Problem to solve:
Here is a block of records. Copy every one of them exactly.

Recorded information:
● ● ●

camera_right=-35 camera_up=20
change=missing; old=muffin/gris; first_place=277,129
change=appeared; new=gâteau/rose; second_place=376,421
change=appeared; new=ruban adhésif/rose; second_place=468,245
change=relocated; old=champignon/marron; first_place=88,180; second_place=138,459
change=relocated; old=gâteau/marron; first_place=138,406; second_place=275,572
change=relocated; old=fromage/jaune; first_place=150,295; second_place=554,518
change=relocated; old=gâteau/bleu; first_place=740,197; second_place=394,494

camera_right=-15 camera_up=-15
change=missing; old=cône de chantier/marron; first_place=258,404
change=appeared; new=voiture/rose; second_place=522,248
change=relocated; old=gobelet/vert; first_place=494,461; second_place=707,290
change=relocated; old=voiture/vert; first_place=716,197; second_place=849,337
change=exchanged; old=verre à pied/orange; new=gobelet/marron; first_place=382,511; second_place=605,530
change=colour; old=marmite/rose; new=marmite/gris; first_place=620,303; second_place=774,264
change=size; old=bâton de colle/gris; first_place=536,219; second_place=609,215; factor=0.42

● ● ●

Result below:
camera_right=-35 camera_up=20
change=missing; old=muffin/gris; first_place=277,129
change=appeared; new=gâteau/rose; second_place=376,421
change=appeared; new=ruban adhésif/rose; second_place=468,245
change=relocated; old=champignon/marron; first_place=88,180; second_place=138,459
change=relocated; old=gâteau/marron; first_place=138,406; second_place=275,572
change=relocated; old=fromage/jaune; first_place=150,295; second_place=554,518
change=relocated; old=gâteau/bleu; first_place=740,197; second_place=394,494

camera_right=-15 camera_up=-15
change=missing; old=cône de chantier/marron; first_place=258,404
change=appeared; new=voiture/rose; second_place=522,248
change=relocated; old=gobelet/vert; first_place=494,461; second_place=707,290
change=relocated; old=voiture/vert; first_place=716,197; second_place=849,337
change=exchanged; old=verre à pied/orange; new=gobelet/marron; first_place=382,511; second_place=605,530
change=colour; old=marmite/rose; new=marmite/gris; first_place=620,303; second_place=774,264
change=size; old=bâton de colle/gris; first_place=536,219; second_place=609,215; factor=0.42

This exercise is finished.